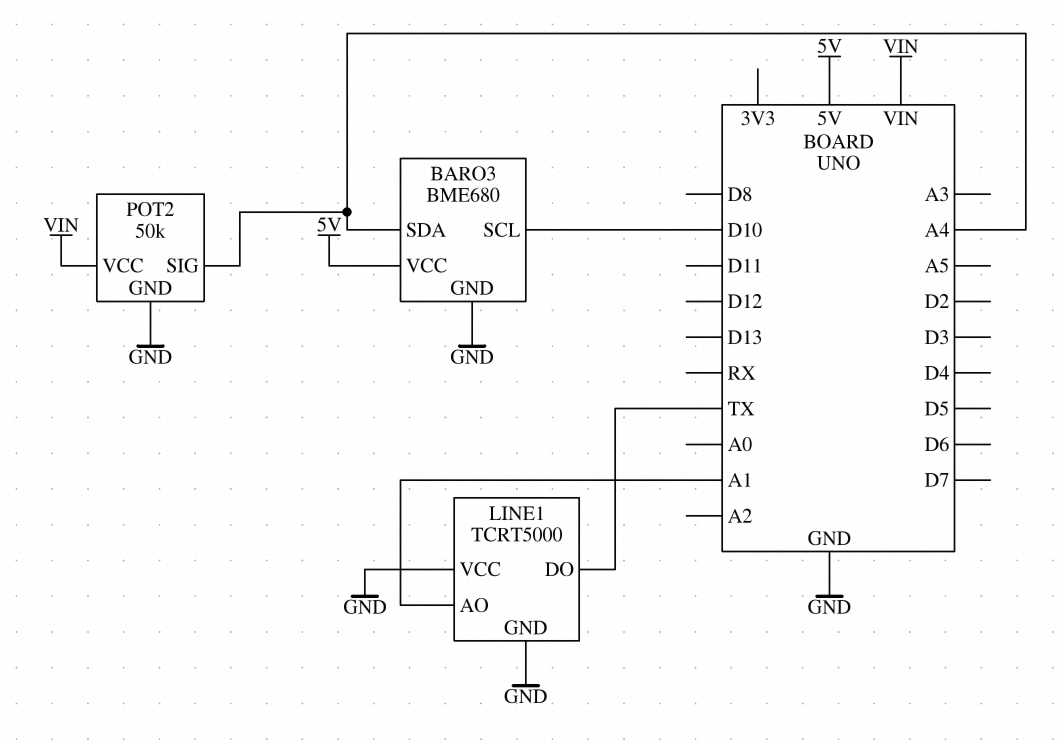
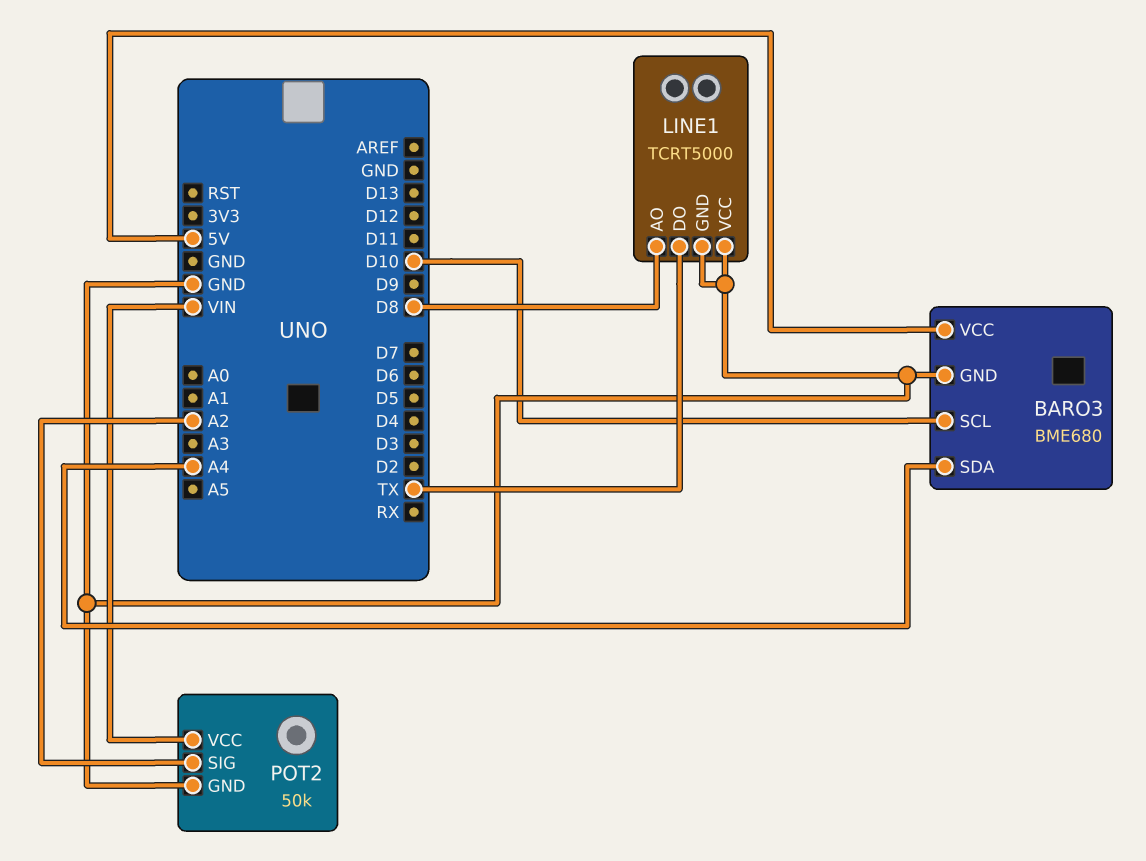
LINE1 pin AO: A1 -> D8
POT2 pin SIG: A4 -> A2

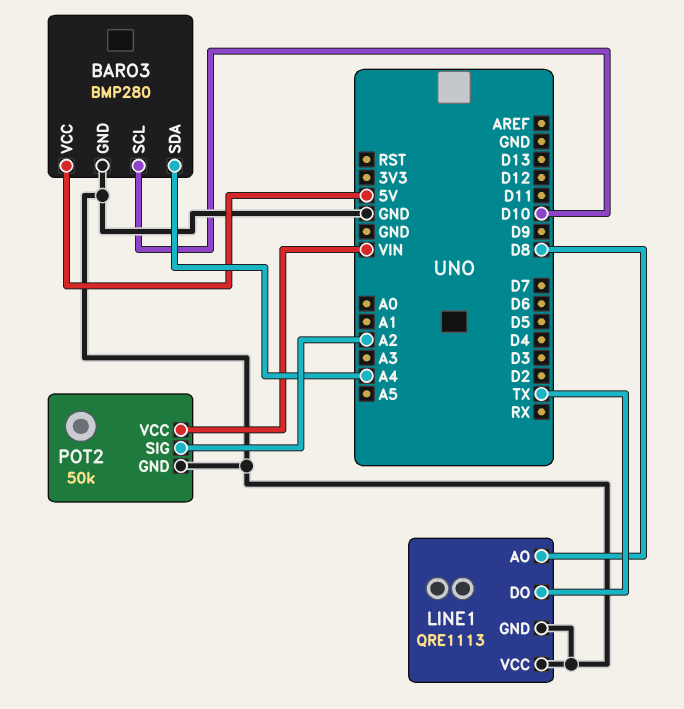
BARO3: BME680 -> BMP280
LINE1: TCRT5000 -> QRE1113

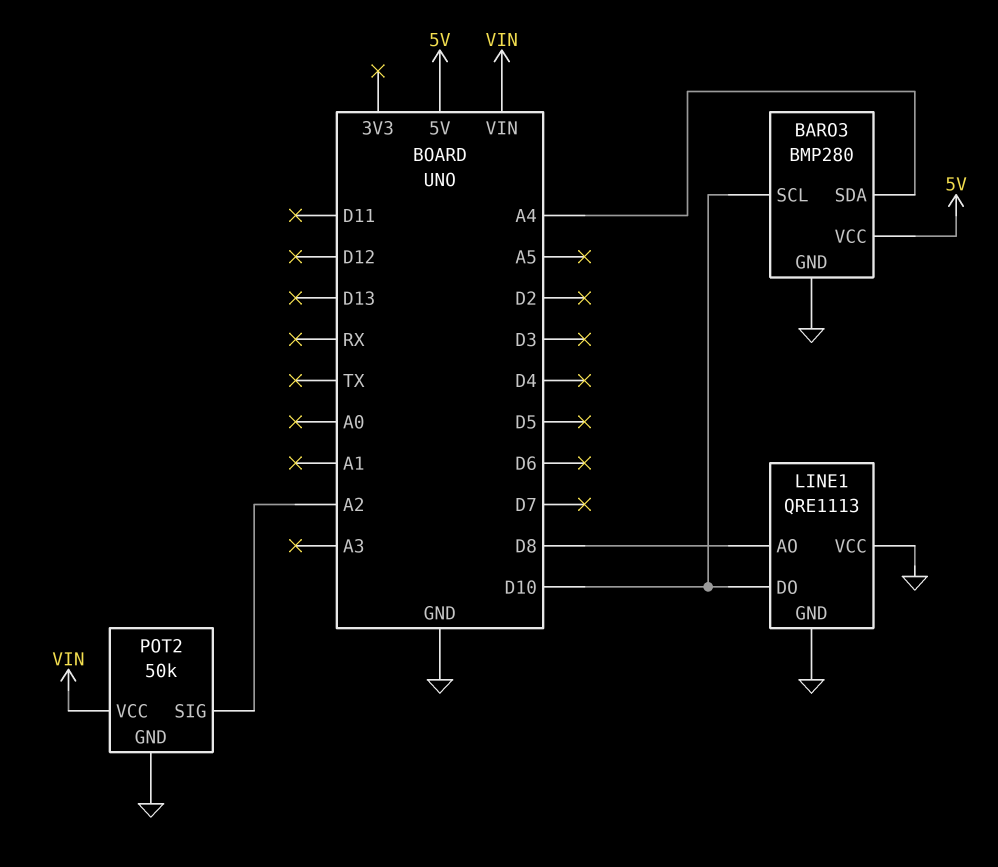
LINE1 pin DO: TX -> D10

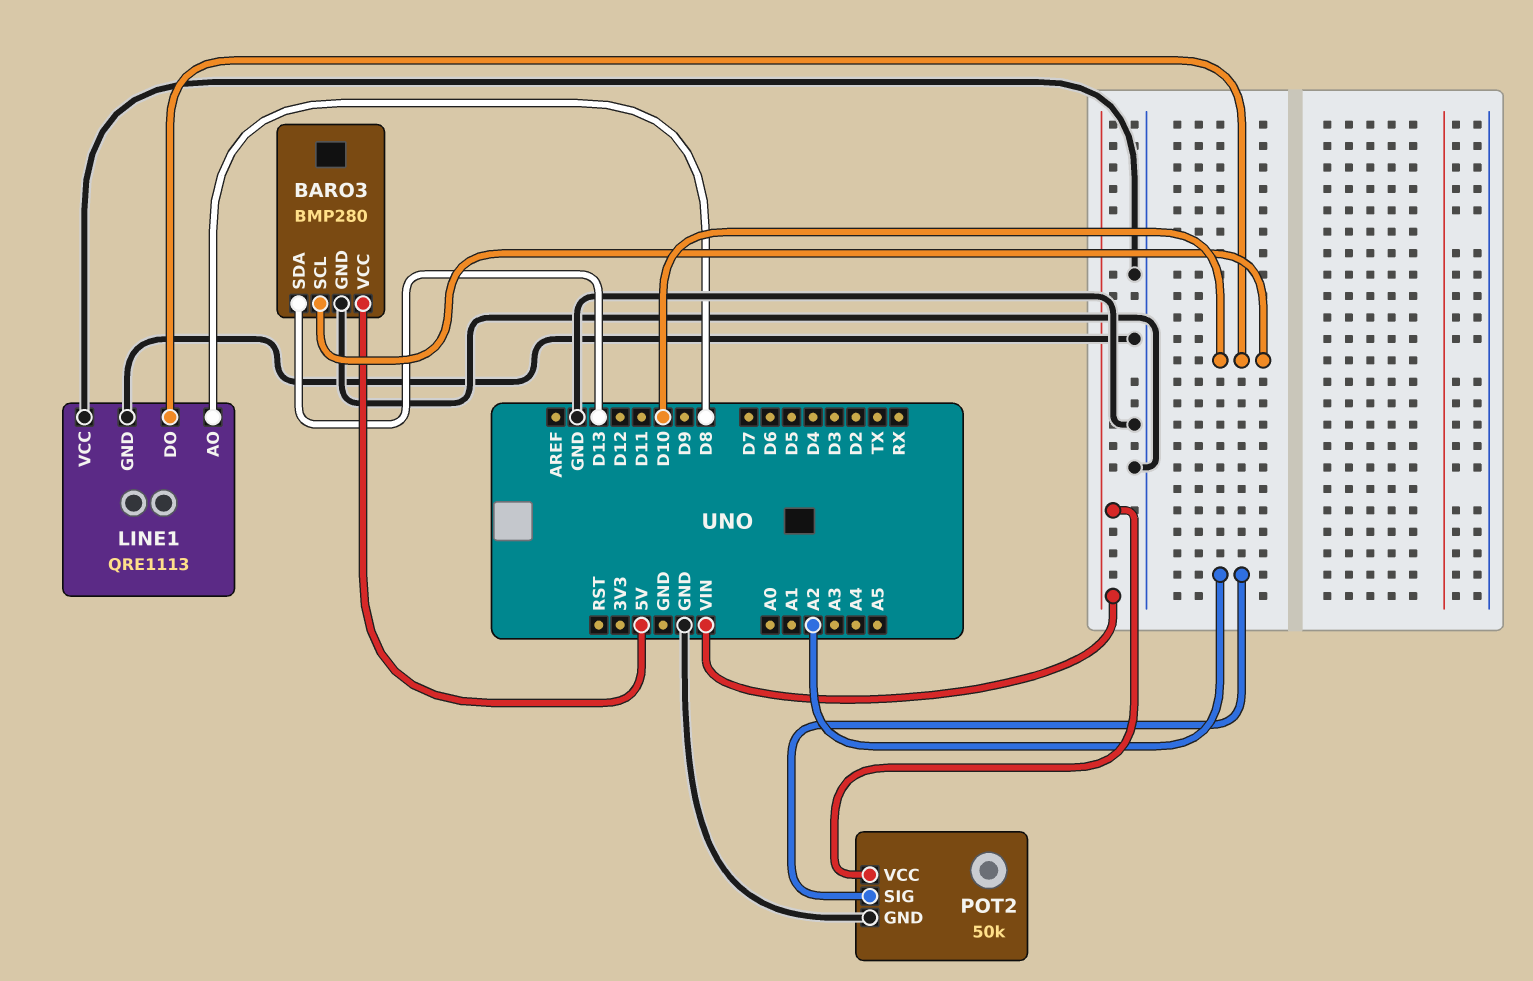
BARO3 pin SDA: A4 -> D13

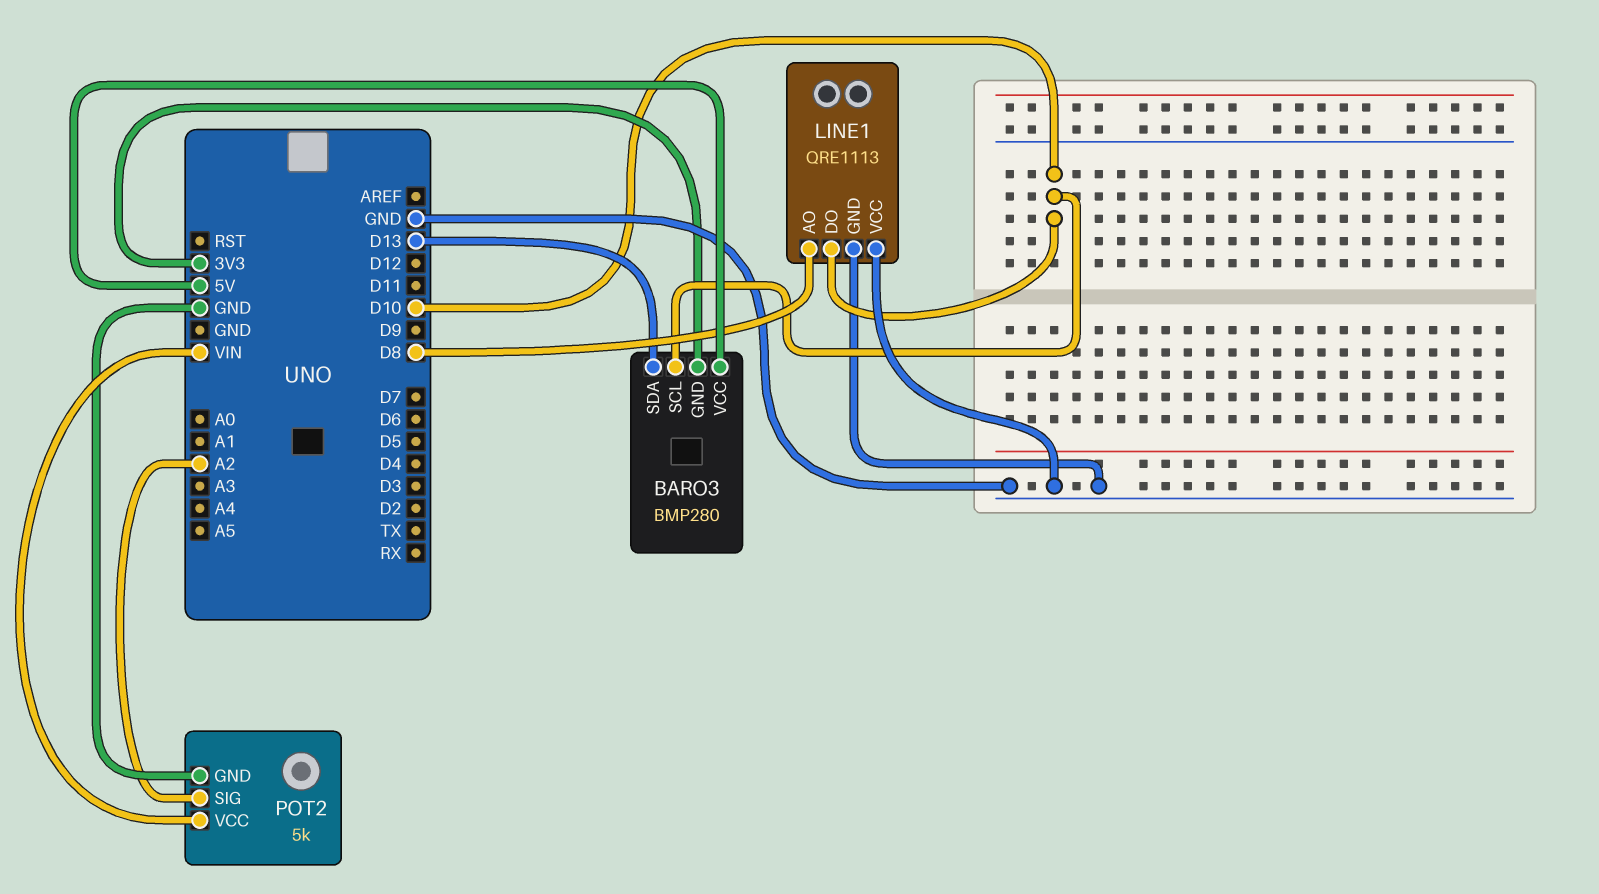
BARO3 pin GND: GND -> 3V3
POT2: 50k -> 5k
-=-=-
Retype the records above exactly, pictures omitted.

# [EXPECTED ANSWER]
LINE1 pin AO: A1 -> D8
POT2 pin SIG: A4 -> A2

BARO3: BME680 -> BMP280
LINE1: TCRT5000 -> QRE1113

LINE1 pin DO: TX -> D10

BARO3 pin SDA: A4 -> D13

BARO3 pin GND: GND -> 3V3
POT2: 50k -> 5k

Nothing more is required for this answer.